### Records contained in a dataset
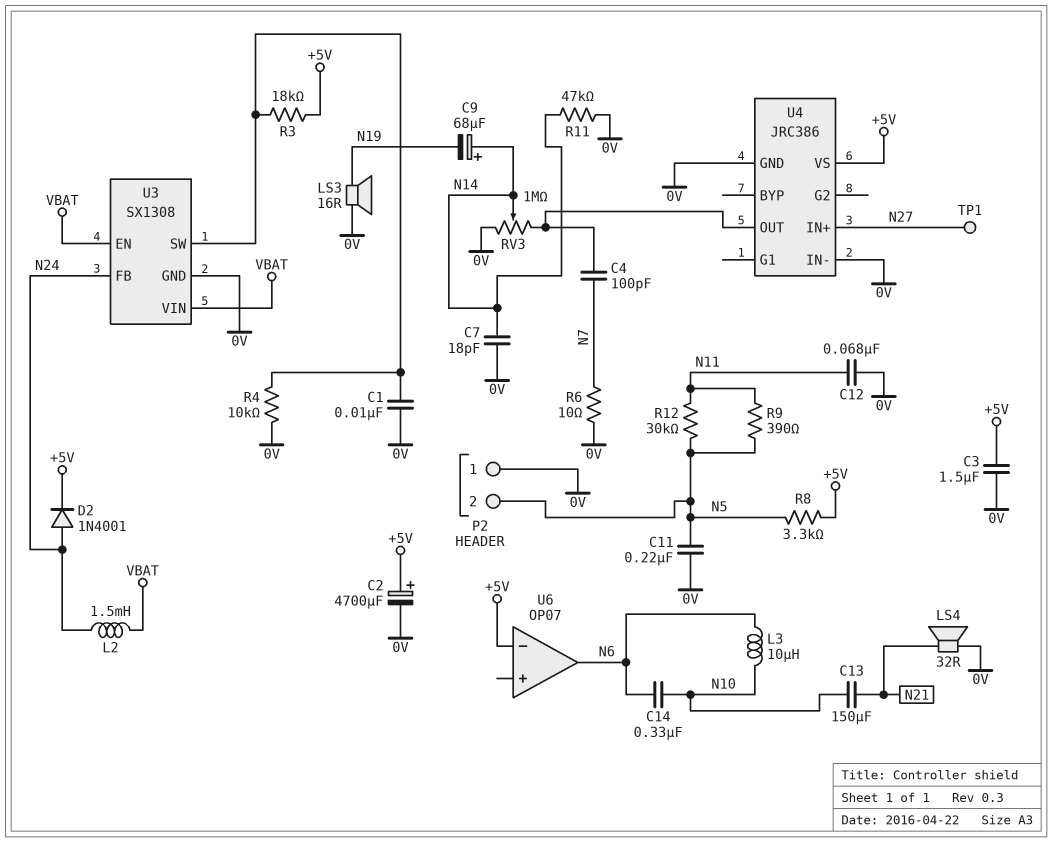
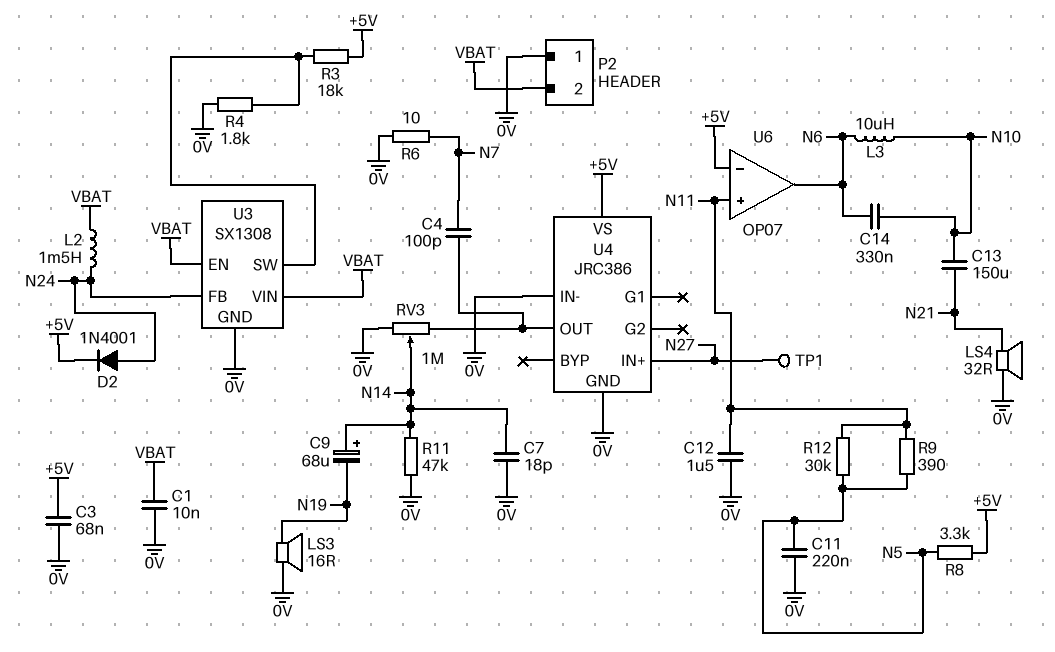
C1: 10nF (0V, U3/SW) -> 10nF (0V, VBAT)
C2: 4700uF (plus +5V, minus 0V) -> none
C3: 1.5uF (+5V, 0V) -> 68nF (+5V, 0V)
C12: 68nF (0V, N11) -> 1.5uF (0V, N11)
P2 pin 2: N5 -> VBAT
R4: 10k (0V, U3/SW) -> 1.8k (0V, U3/SW)
U6 pin in+: none -> N11

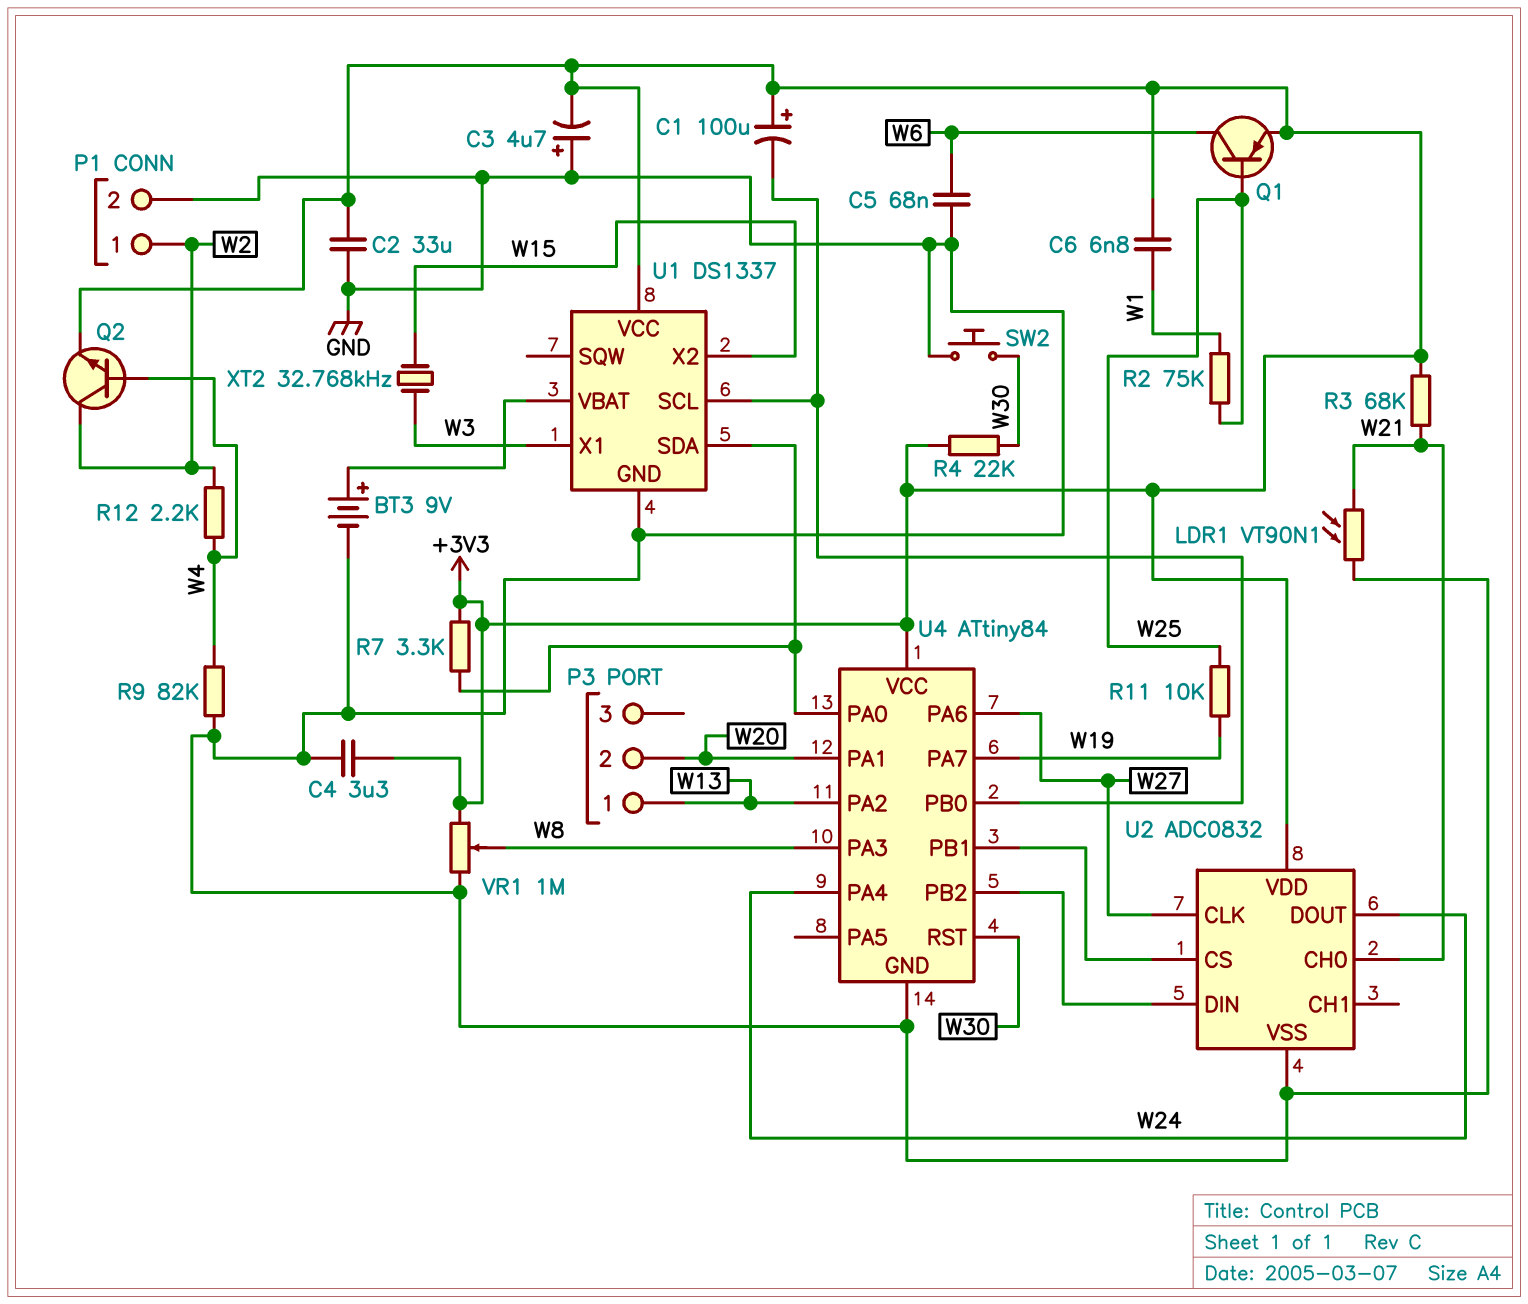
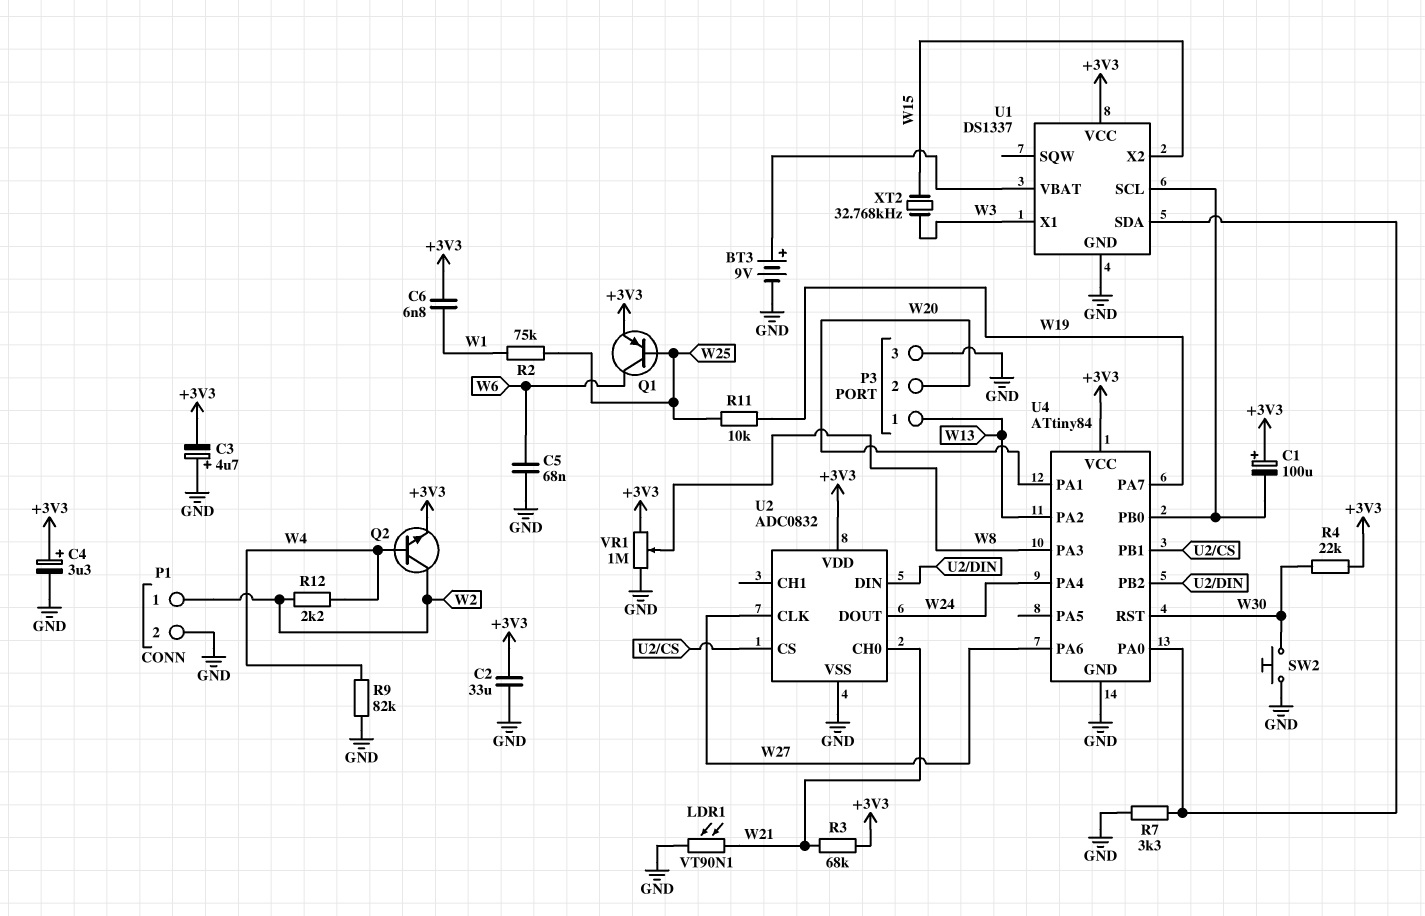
C4: 3.3uF (+3V3, GND) -> 3.3uF (plus +3V3, minus GND)
P3 pin 3: none -> GND
R7: 3.3k (+3V3, U1/SDA) -> 3.3k (GND, U1/SDA)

### Work task
The answer should consist of every line above in which "plus" appears.

### Exercise response
C2: 4700uF (plus +5V, minus 0V) -> none
C4: 3.3uF (+3V3, GND) -> 3.3uF (plus +3V3, minus GND)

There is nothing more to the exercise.